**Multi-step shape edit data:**
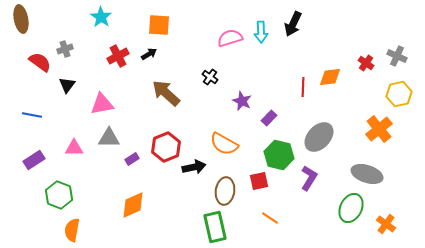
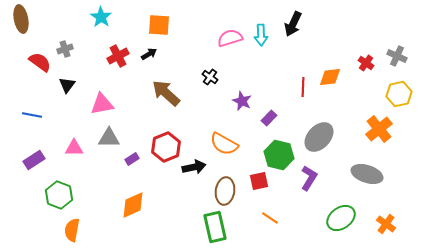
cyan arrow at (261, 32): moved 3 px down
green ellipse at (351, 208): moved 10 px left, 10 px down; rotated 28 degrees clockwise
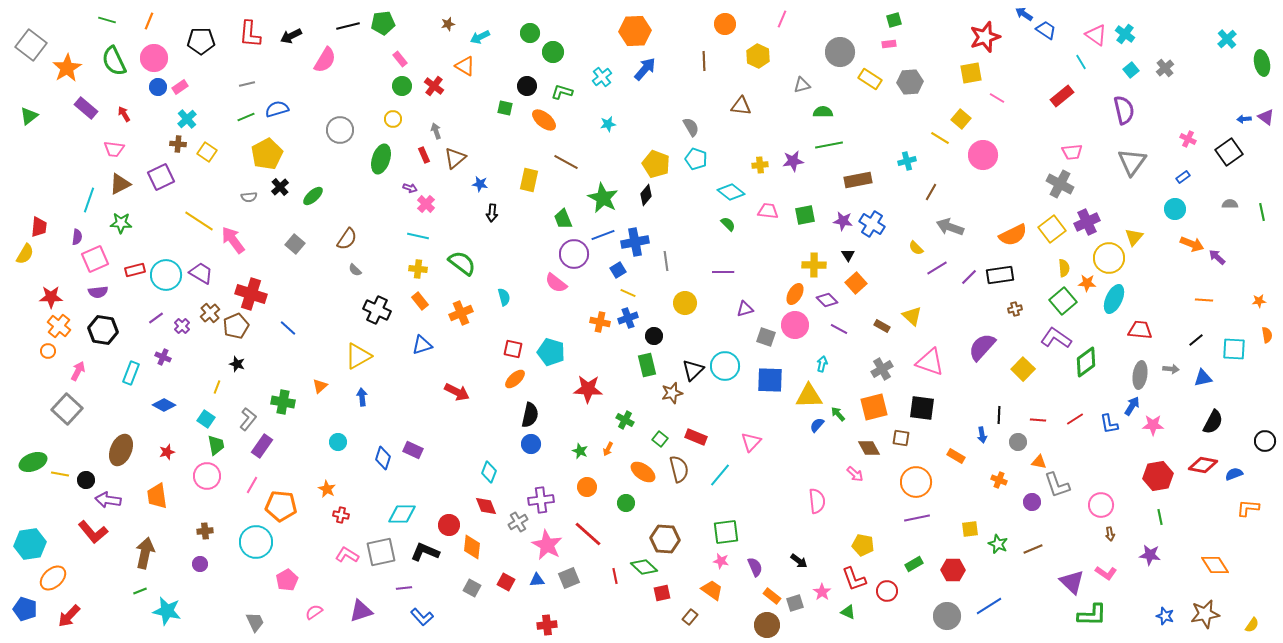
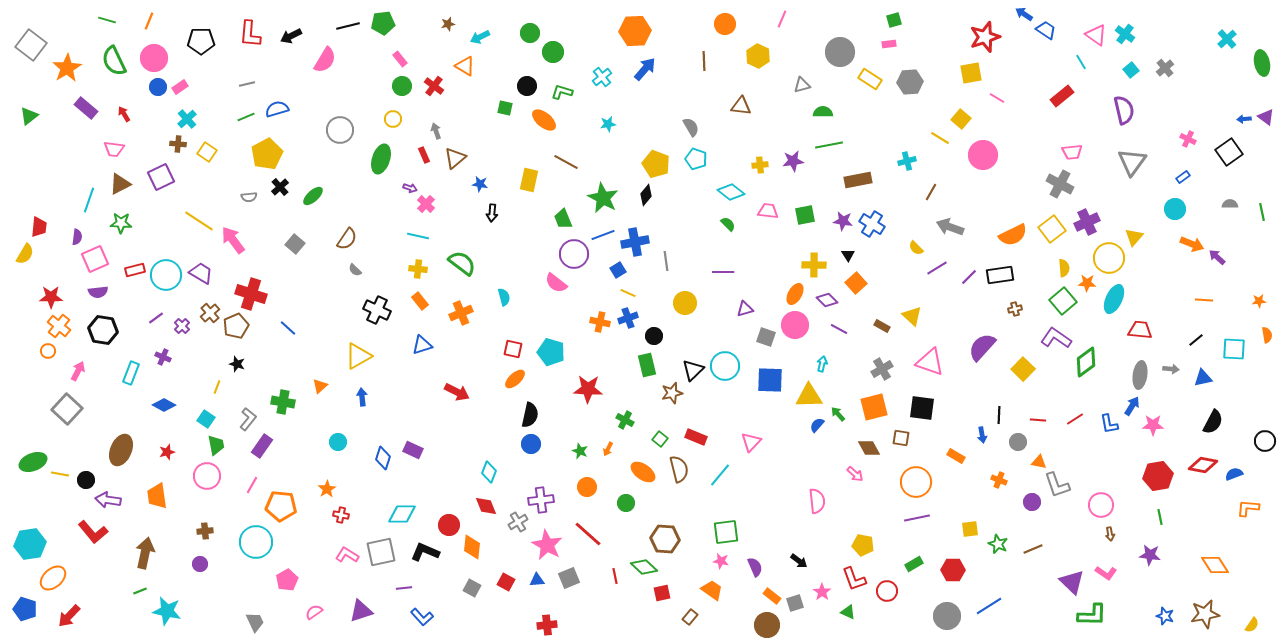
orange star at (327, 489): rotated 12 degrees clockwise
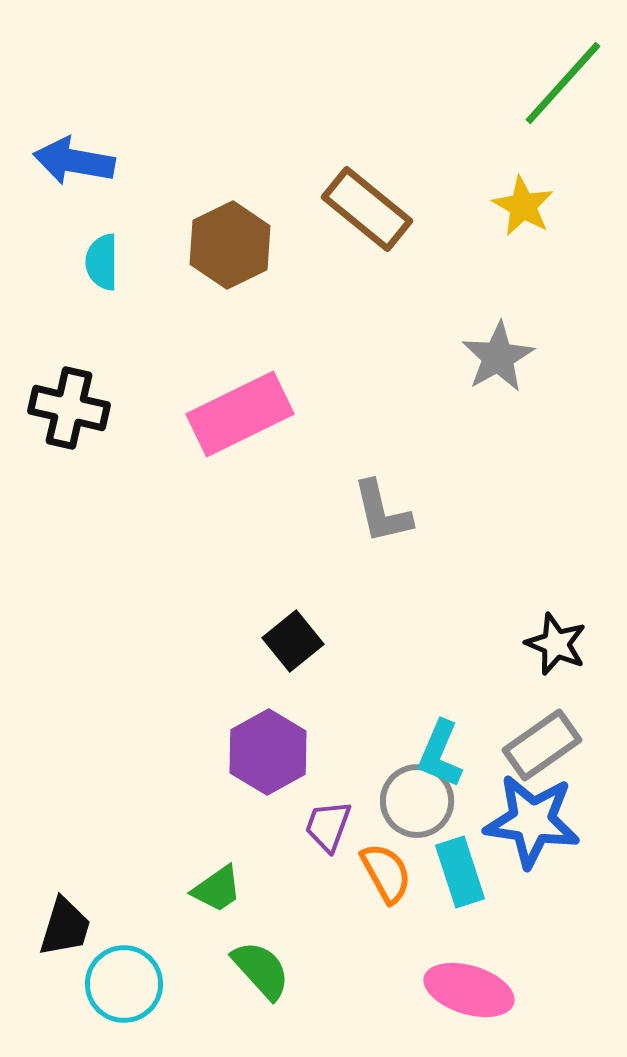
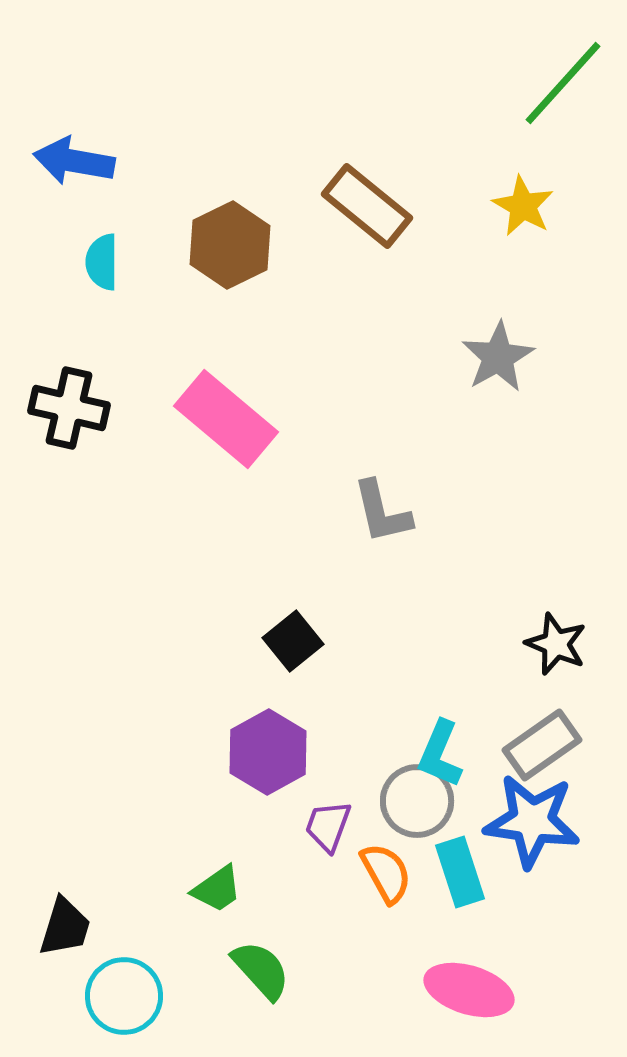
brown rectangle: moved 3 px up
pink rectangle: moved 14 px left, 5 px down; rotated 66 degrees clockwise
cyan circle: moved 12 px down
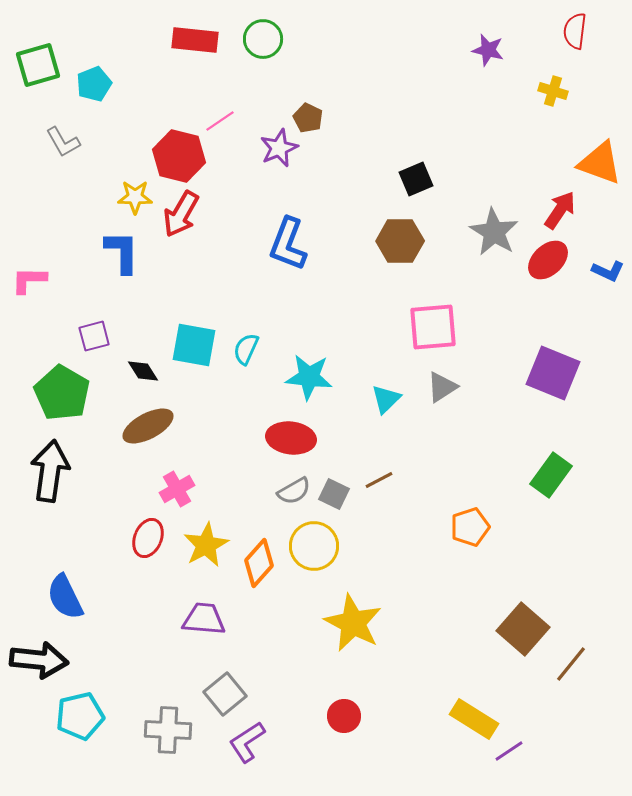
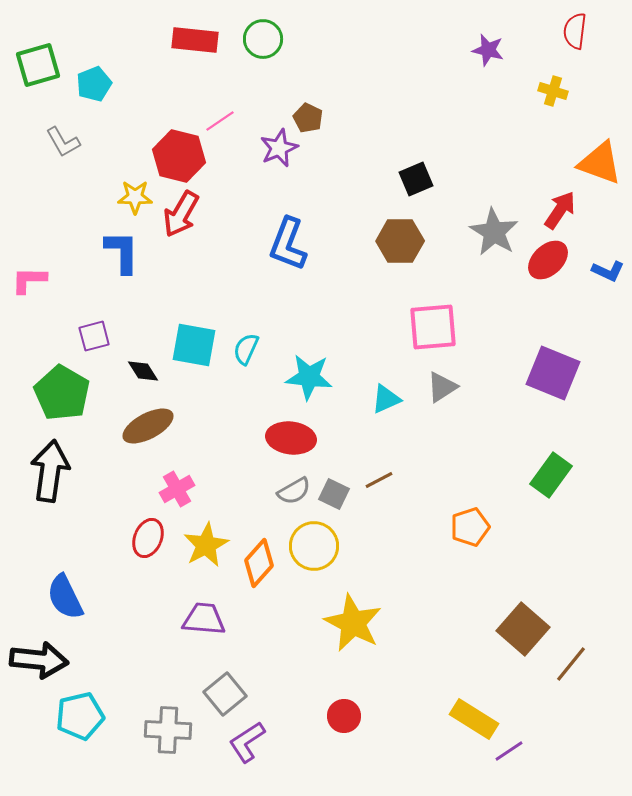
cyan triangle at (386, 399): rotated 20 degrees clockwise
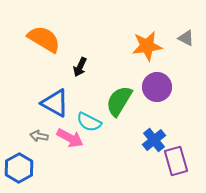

---

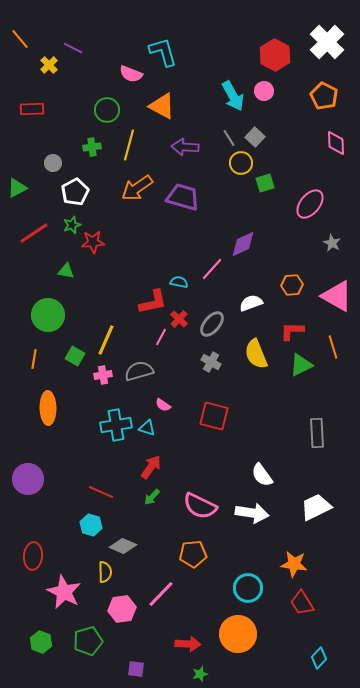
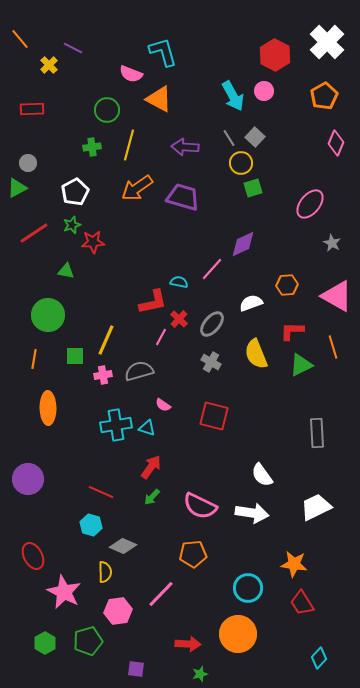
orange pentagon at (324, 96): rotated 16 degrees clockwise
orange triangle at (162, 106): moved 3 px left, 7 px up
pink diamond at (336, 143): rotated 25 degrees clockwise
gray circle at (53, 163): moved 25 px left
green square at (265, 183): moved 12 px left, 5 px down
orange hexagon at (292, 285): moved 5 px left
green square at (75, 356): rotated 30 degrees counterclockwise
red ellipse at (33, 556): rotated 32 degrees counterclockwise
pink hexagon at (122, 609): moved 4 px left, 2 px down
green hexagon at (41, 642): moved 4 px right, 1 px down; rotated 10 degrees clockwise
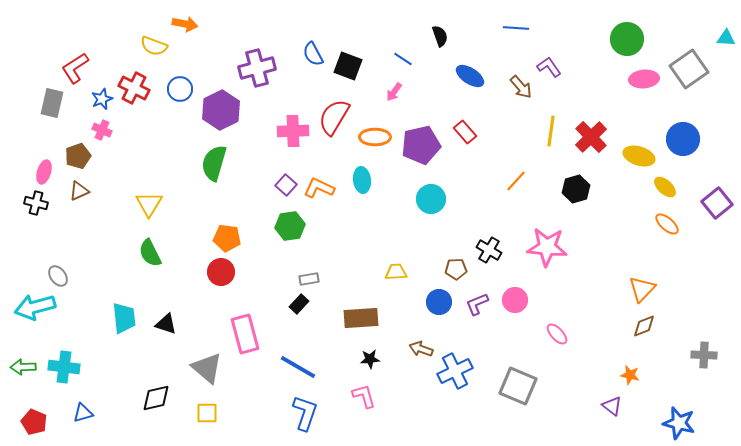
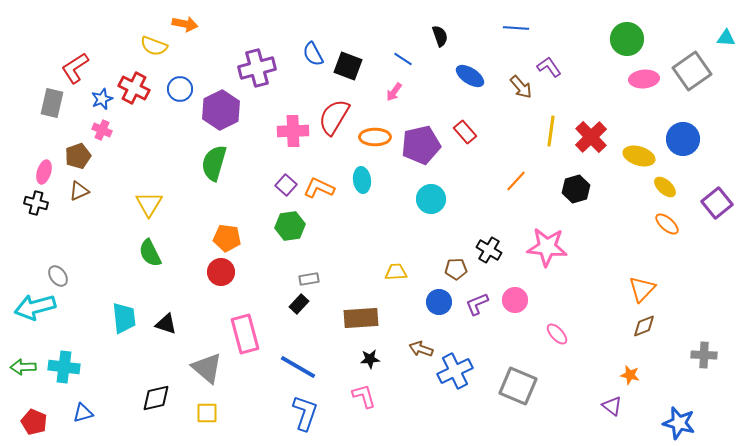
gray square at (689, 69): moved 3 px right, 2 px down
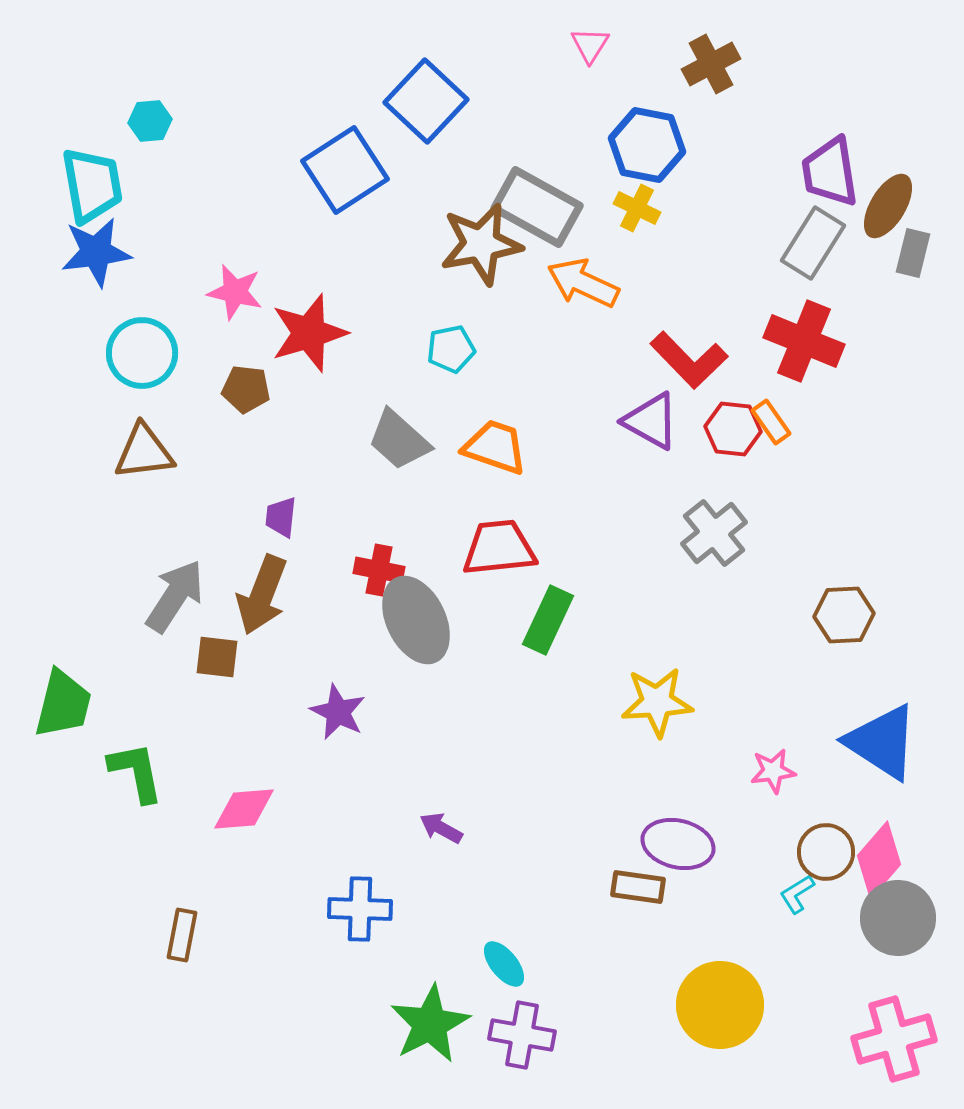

**Assigned task:** In the entries above, find the line that contains "orange star at" and the line that contains "cyan triangle at". Reproduce exactly those two lines and every line between them, but not the pictures.

**Answer to this exercise:**
orange star at (327, 489): rotated 12 degrees clockwise
brown rectangle: moved 3 px up
pink rectangle: moved 14 px left, 5 px down; rotated 66 degrees clockwise
cyan circle: moved 12 px down
cyan triangle at (386, 399): rotated 20 degrees clockwise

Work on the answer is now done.